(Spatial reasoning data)
---+---

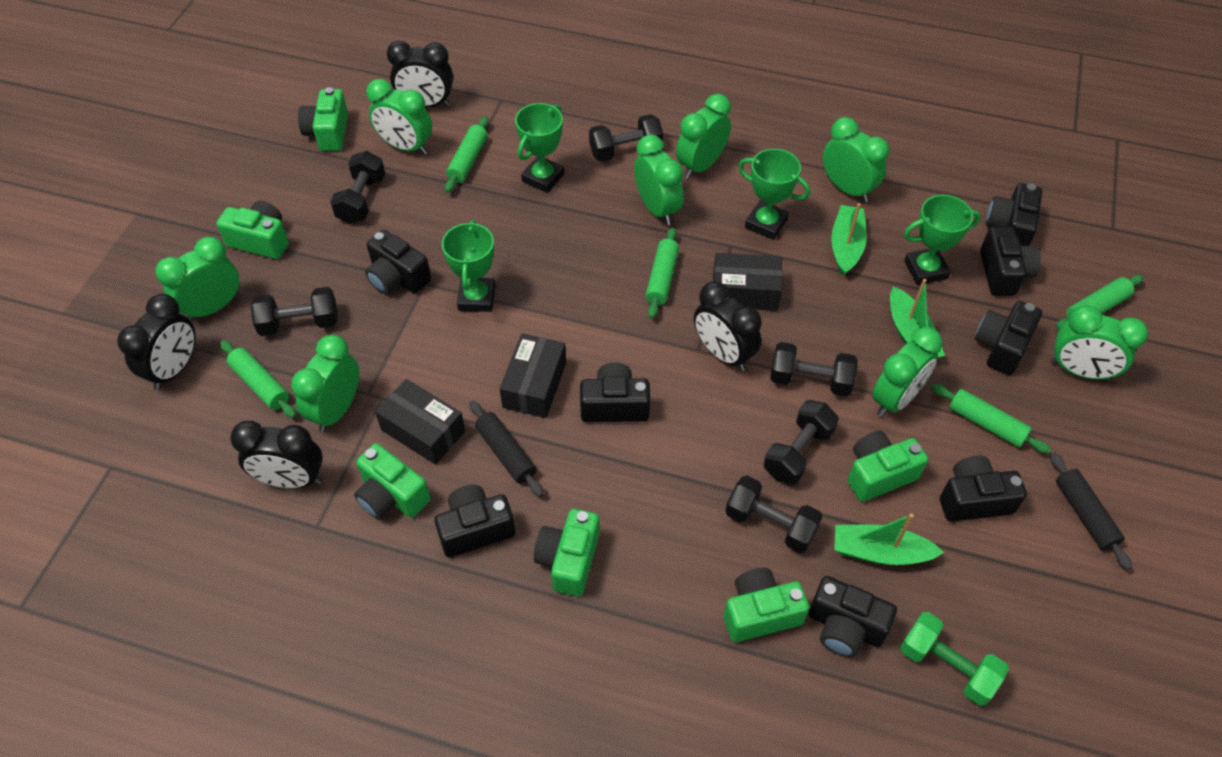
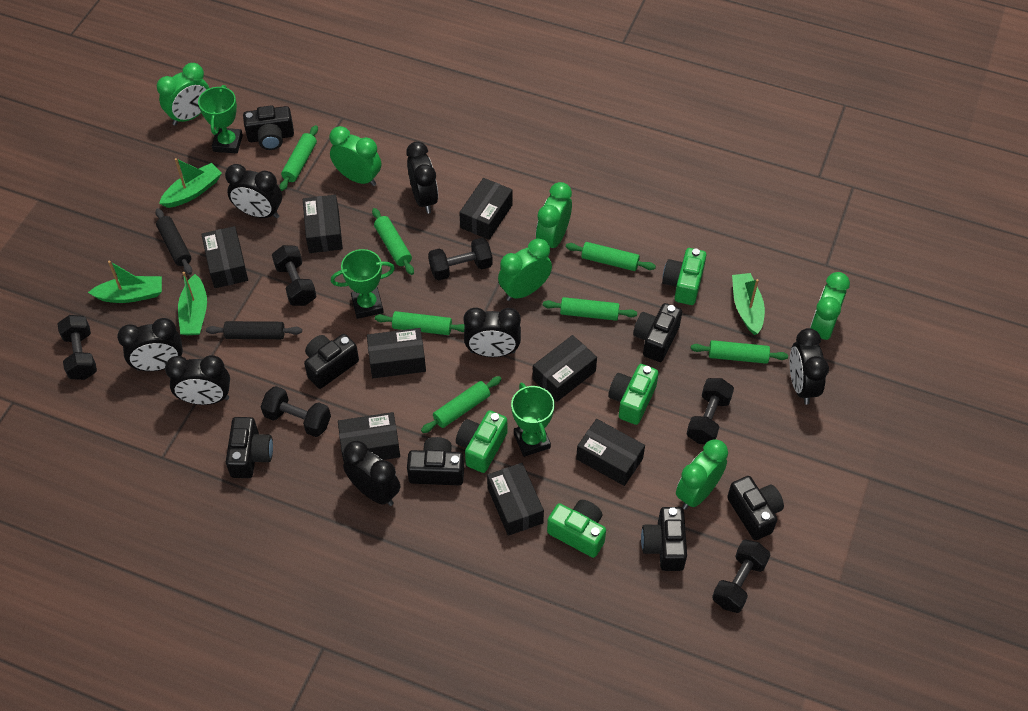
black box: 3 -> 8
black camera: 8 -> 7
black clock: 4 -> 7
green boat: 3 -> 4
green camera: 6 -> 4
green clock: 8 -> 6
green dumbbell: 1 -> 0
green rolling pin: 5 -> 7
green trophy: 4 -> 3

---+---

*Task statement*: Starting with the line that contains "green dumbbell: 1 -> 0", restate every line through the end of the records above, exactly and with no other lines.

*Response*:
green dumbbell: 1 -> 0
green rolling pin: 5 -> 7
green trophy: 4 -> 3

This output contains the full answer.